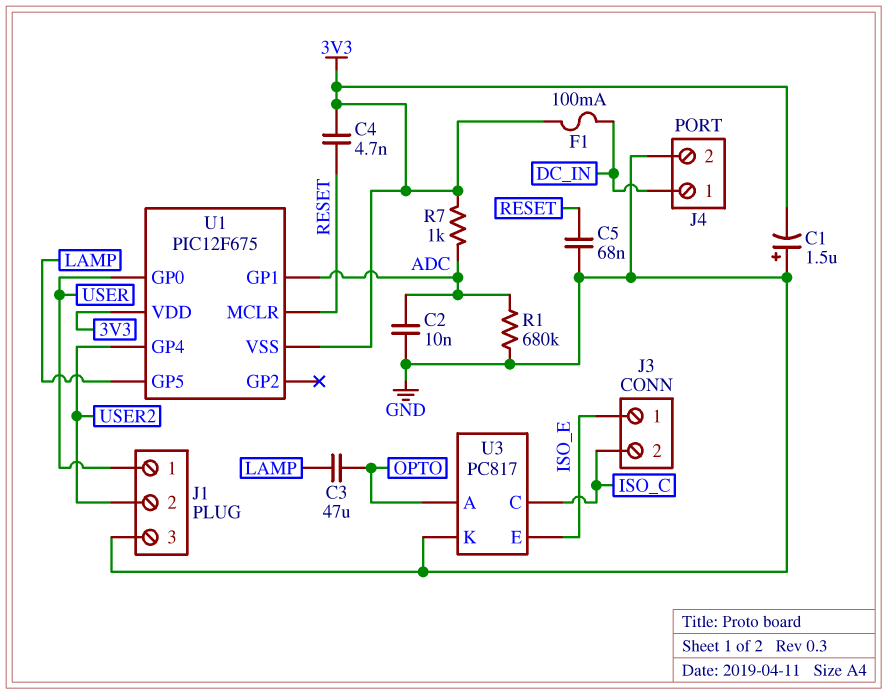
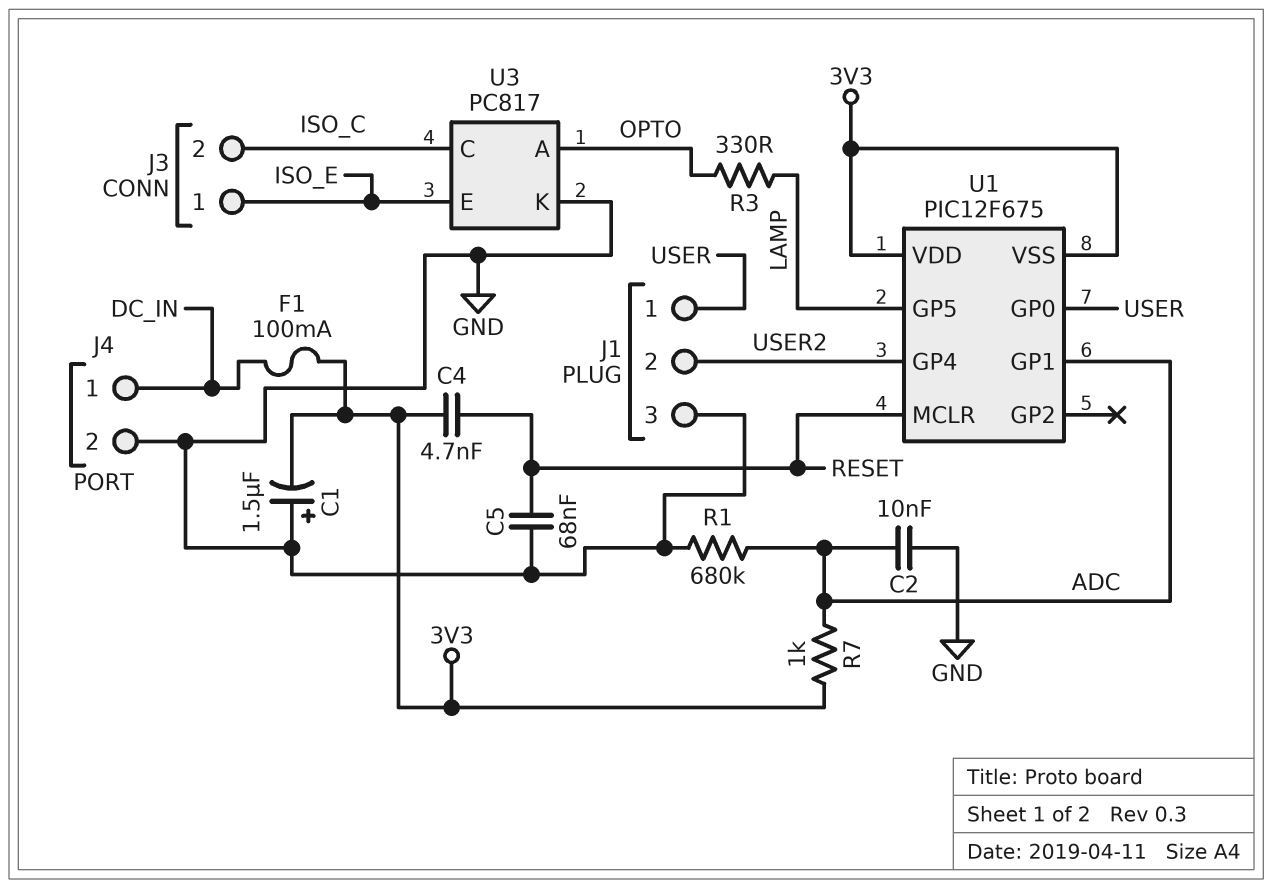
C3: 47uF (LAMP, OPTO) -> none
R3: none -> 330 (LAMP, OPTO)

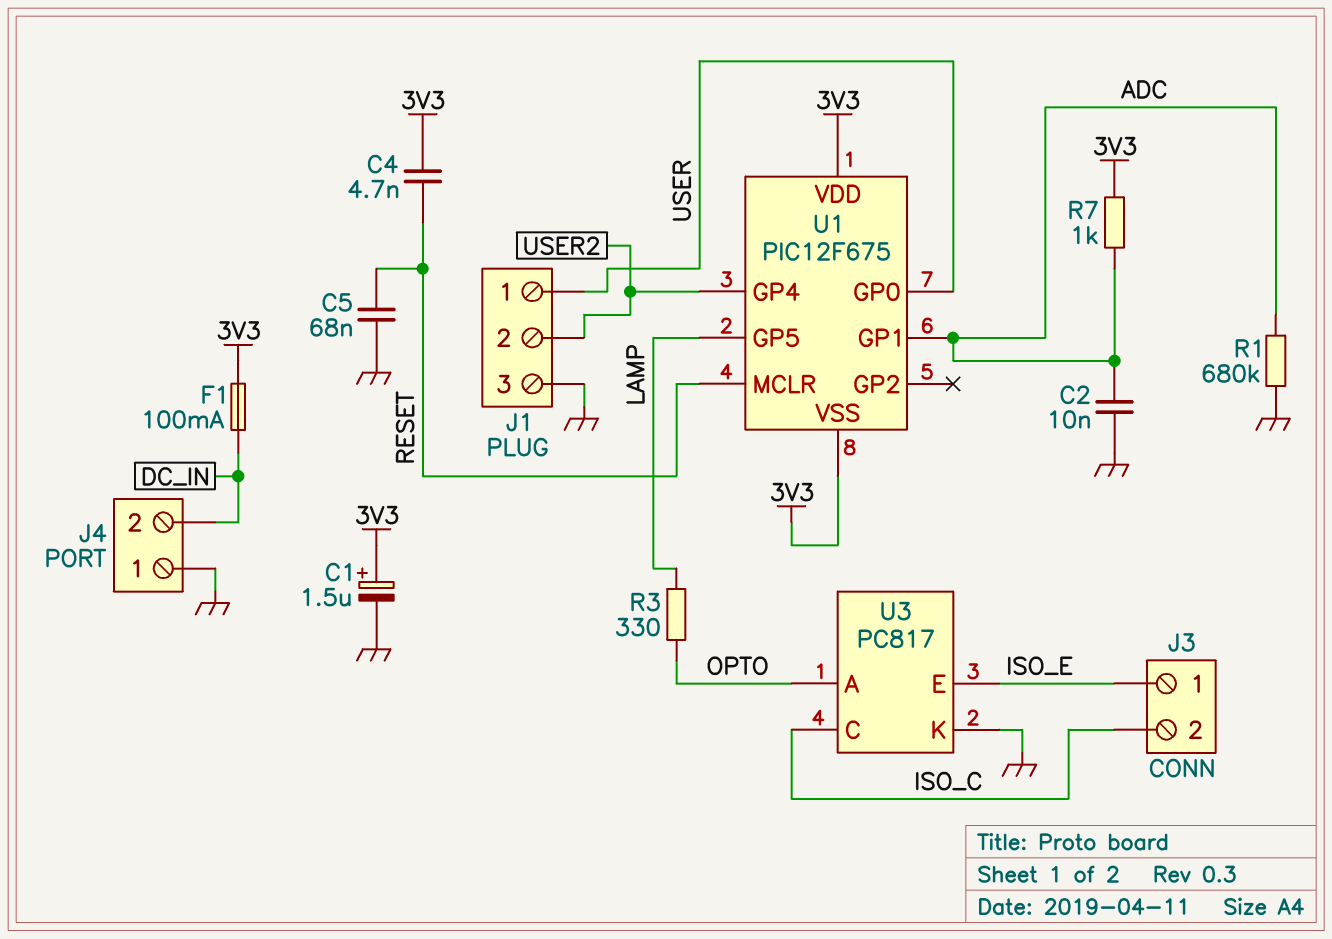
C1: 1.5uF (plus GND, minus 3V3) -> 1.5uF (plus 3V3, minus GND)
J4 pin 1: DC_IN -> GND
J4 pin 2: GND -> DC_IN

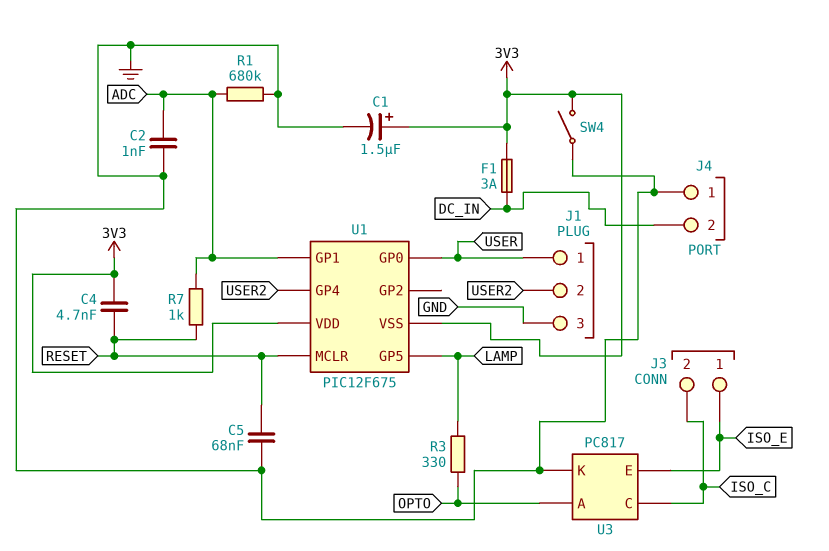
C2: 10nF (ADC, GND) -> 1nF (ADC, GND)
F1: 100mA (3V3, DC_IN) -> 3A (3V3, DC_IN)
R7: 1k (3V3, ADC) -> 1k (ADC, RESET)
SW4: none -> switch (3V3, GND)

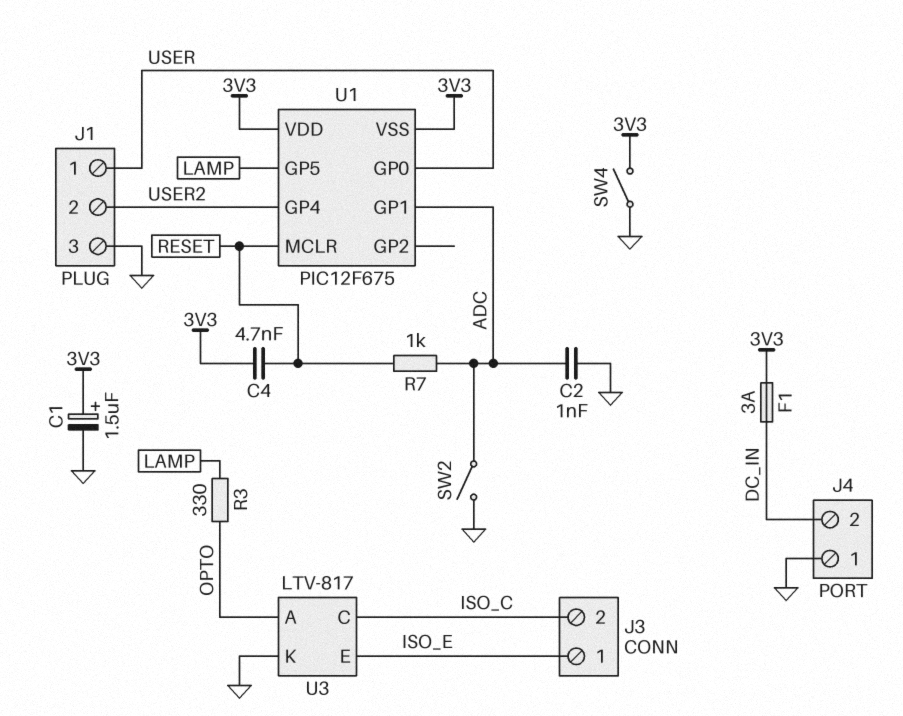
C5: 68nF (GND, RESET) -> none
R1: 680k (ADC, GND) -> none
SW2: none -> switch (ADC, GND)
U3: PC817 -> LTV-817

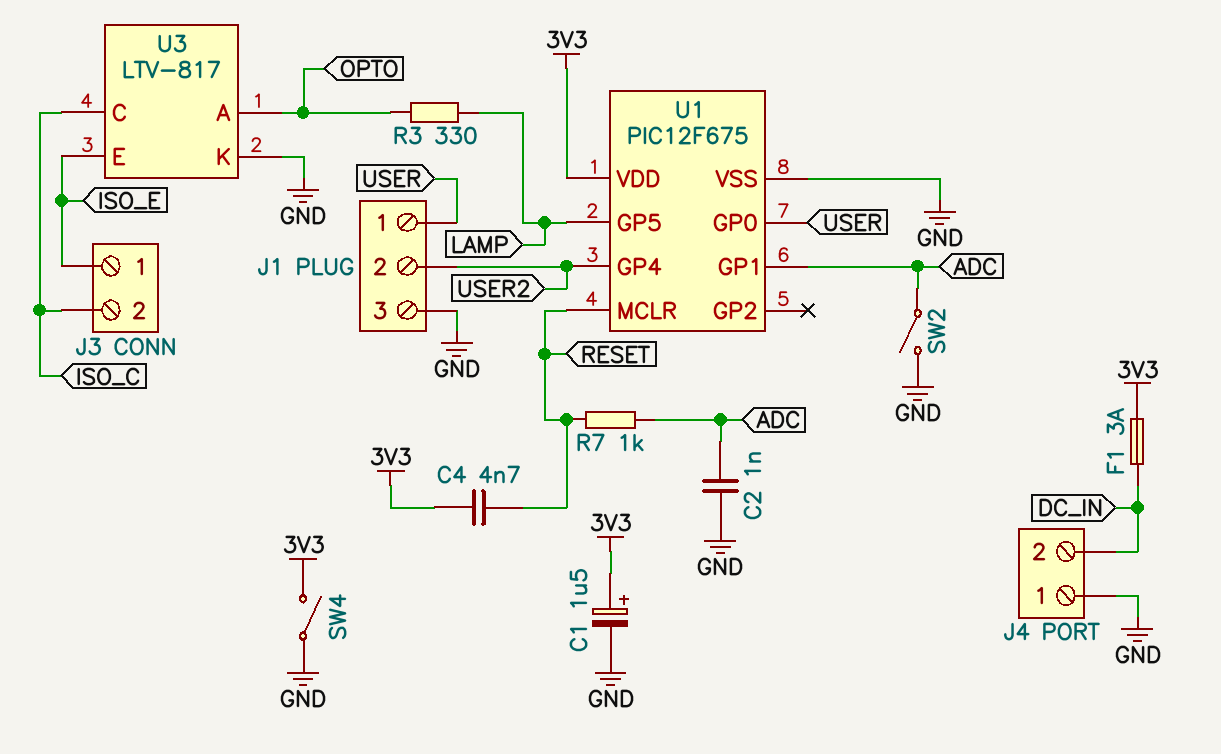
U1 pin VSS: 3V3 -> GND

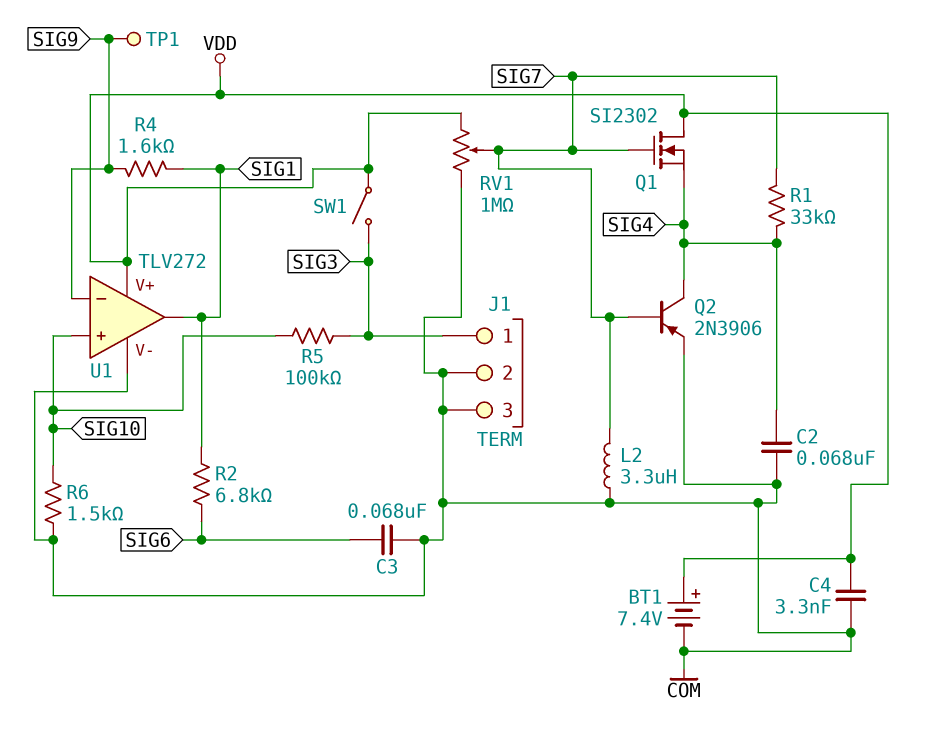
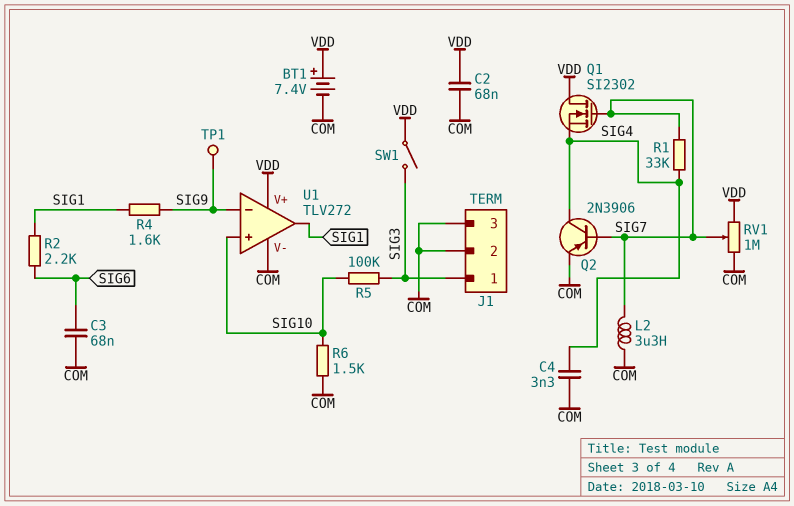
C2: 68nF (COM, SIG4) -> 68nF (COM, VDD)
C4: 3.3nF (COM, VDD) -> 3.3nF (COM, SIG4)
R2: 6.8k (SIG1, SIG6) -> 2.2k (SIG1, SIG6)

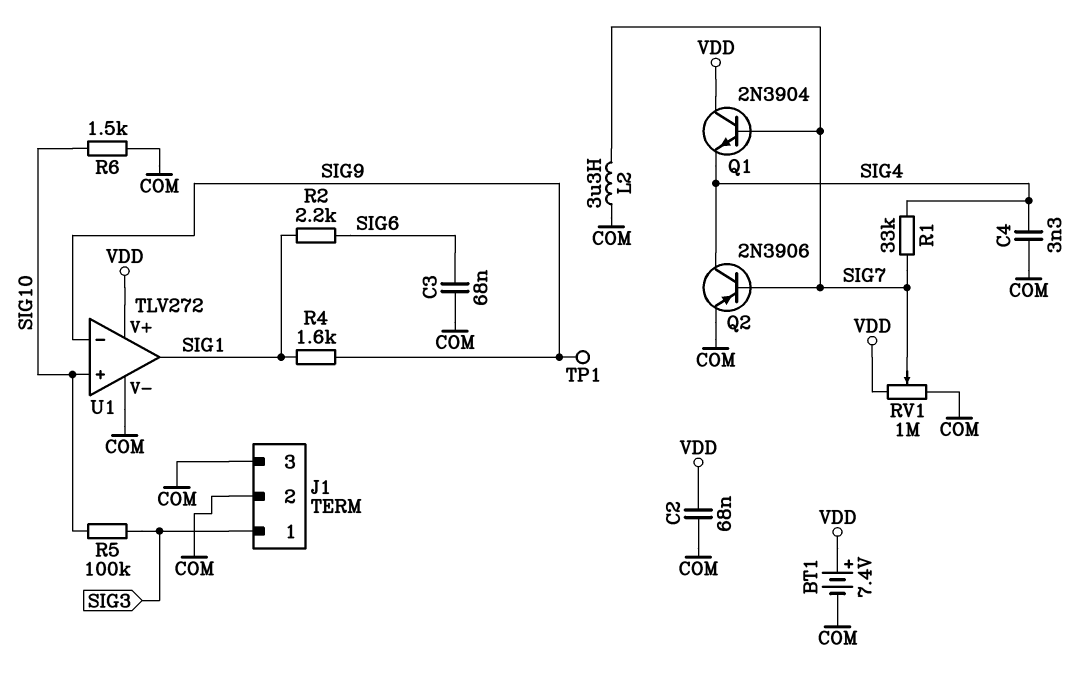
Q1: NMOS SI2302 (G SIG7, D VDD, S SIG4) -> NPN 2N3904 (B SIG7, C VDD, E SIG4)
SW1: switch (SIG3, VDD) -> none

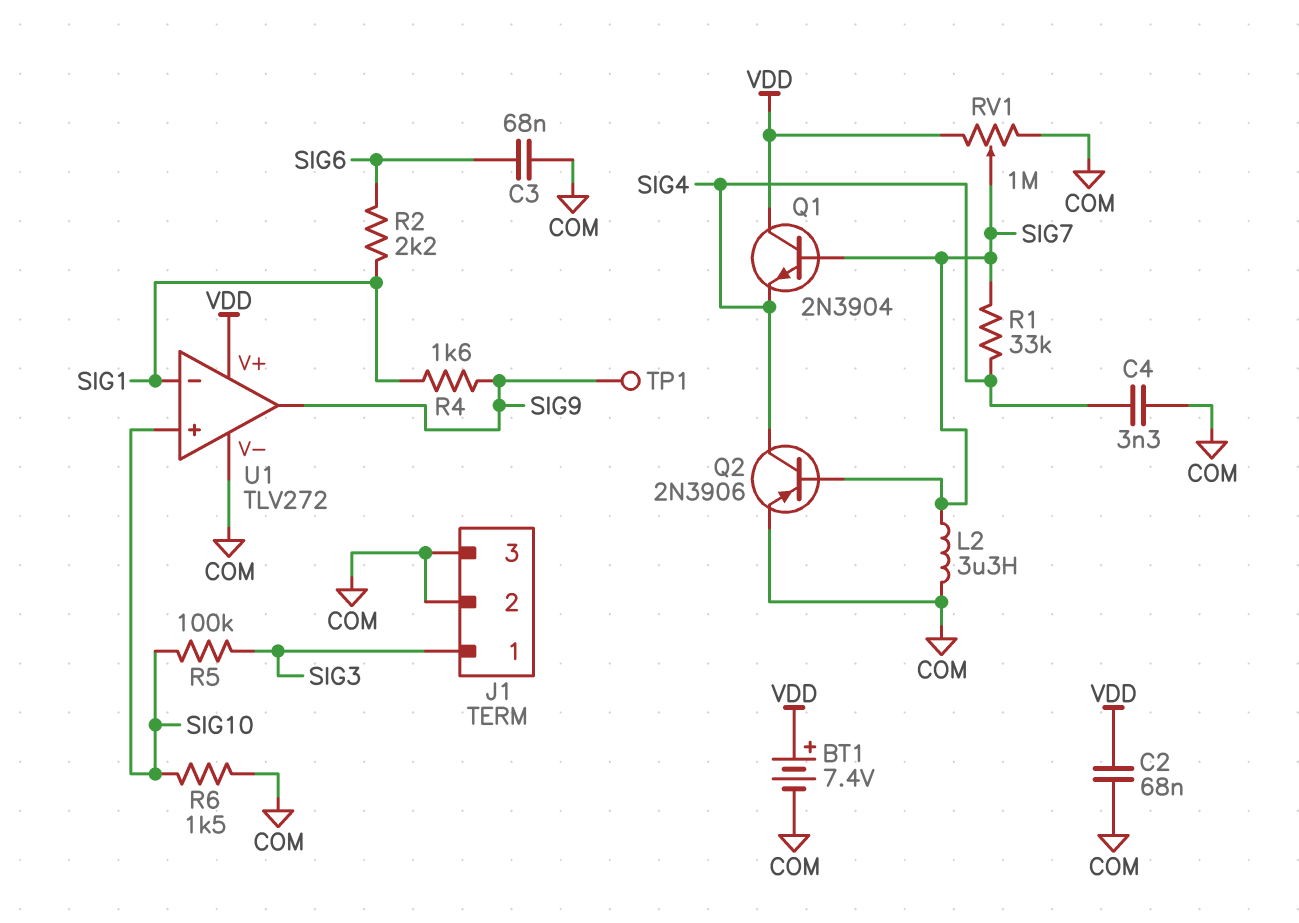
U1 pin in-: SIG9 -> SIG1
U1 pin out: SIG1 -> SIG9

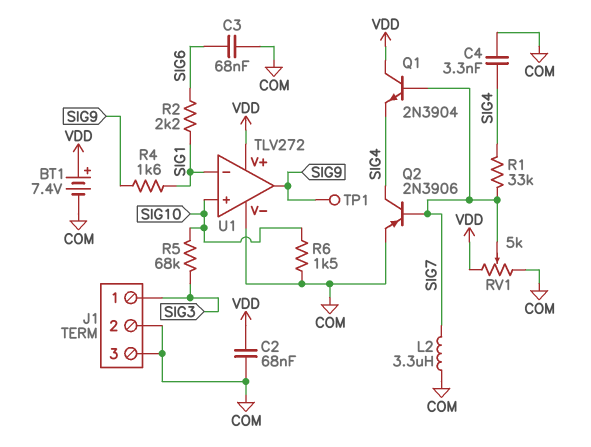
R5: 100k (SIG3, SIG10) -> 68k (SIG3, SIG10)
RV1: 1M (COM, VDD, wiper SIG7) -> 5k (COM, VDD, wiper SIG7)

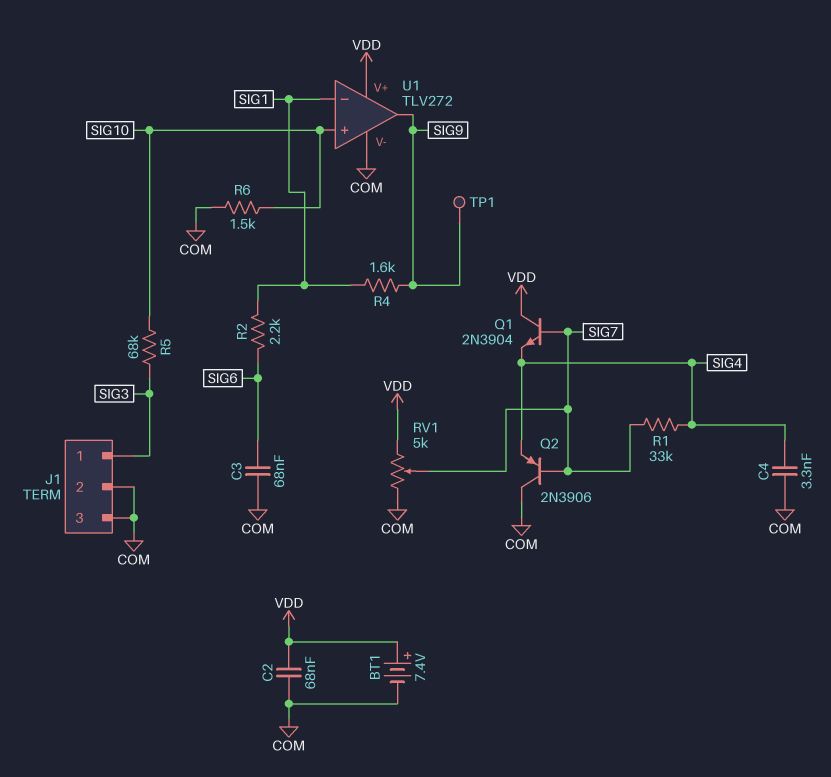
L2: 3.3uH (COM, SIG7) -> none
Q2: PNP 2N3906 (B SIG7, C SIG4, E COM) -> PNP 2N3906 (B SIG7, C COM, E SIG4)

→ WORK REQUEST
Work out how many lines in the preceding data include the word "RESET". State only that number.

→ EXERCISE RESPONSE
2